Exercise details: Count the lines in the listing below that contain the string "coordinates". Reply with the number alone.

The data:
* start *
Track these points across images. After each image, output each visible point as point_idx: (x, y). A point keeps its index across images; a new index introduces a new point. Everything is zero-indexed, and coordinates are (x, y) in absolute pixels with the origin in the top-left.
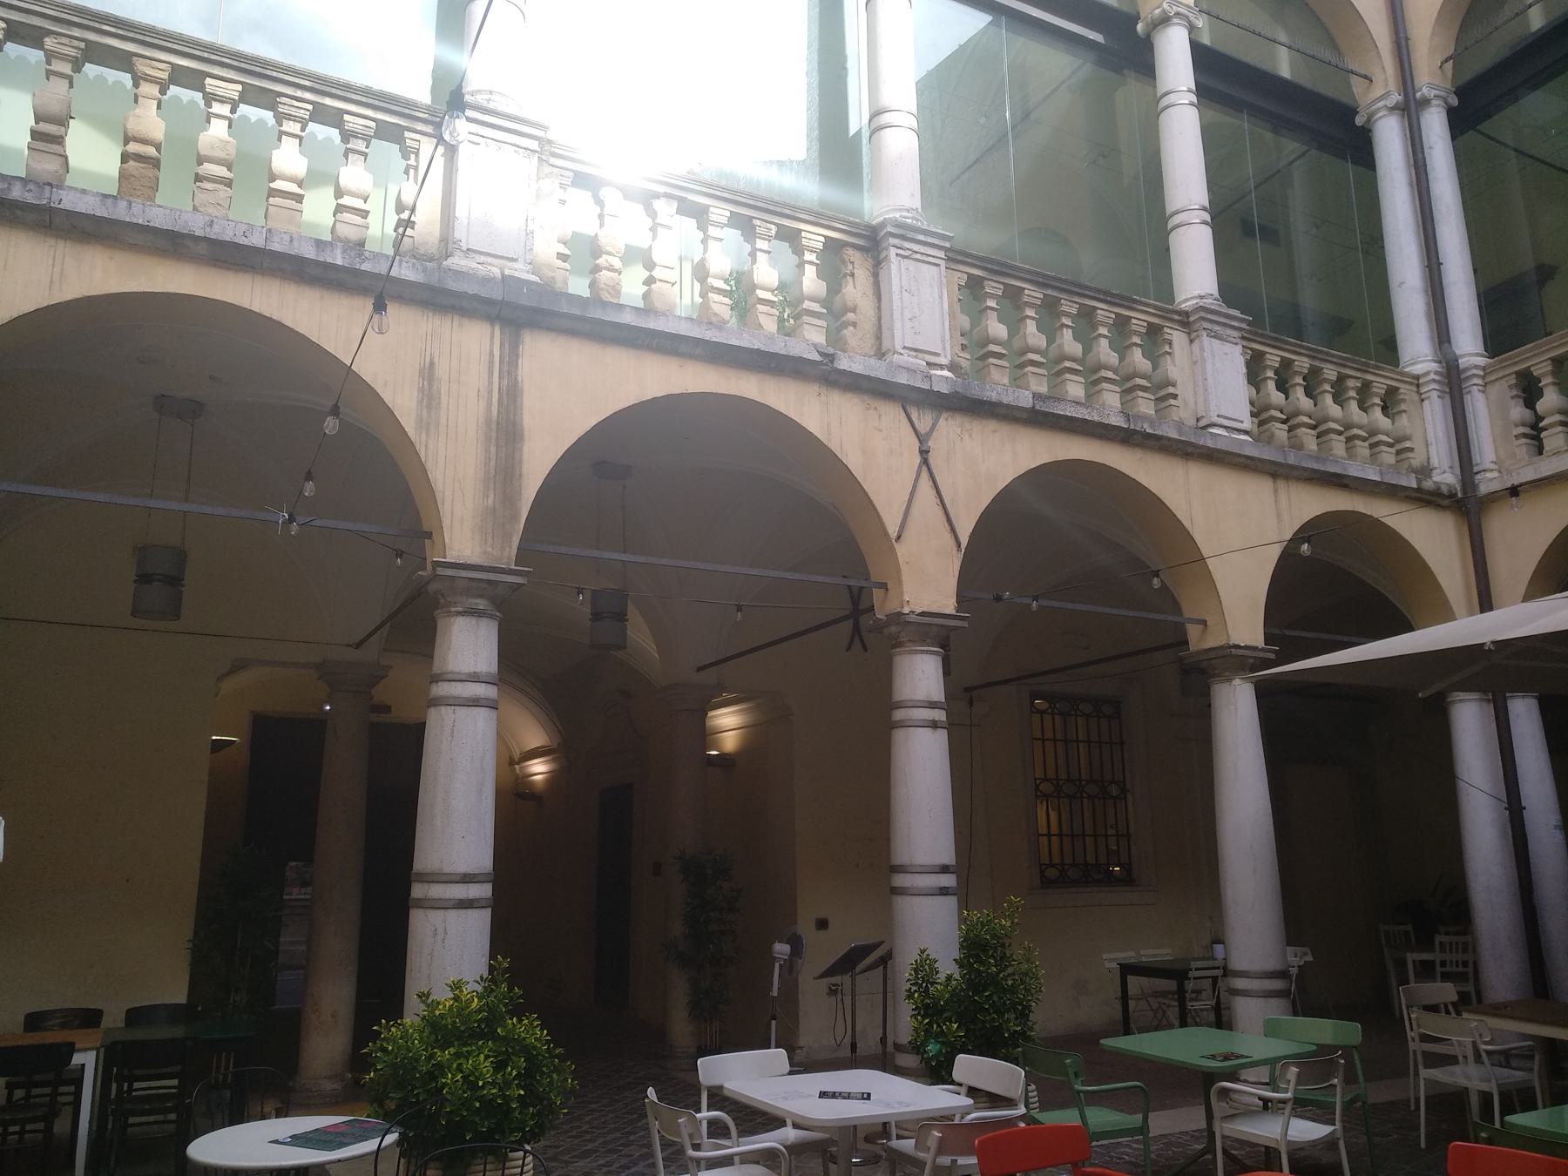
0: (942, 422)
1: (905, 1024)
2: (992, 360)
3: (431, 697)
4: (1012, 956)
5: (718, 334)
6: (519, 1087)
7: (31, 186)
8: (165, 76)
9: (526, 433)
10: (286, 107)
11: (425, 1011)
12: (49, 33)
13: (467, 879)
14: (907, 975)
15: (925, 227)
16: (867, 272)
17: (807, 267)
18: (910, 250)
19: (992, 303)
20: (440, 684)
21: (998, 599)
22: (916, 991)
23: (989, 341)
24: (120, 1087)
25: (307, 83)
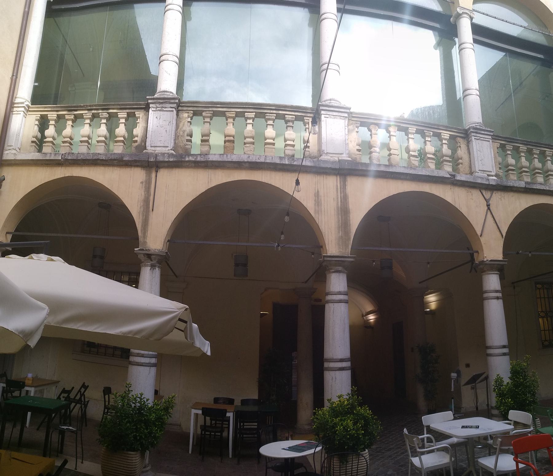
0: (494, 194)
1: (494, 400)
2: (510, 172)
3: (326, 300)
4: (528, 375)
5: (414, 171)
6: (362, 430)
7: (202, 156)
8: (234, 115)
9: (351, 211)
10: (268, 116)
11: (330, 405)
12: (204, 111)
13: (342, 360)
14: (493, 383)
15: (484, 129)
16: (465, 145)
17: (444, 145)
18: (479, 137)
19: (509, 152)
20: (328, 296)
21: (518, 253)
22: (496, 389)
23: (508, 165)
24: (240, 424)
25: (274, 108)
* end *
Answer in full: 1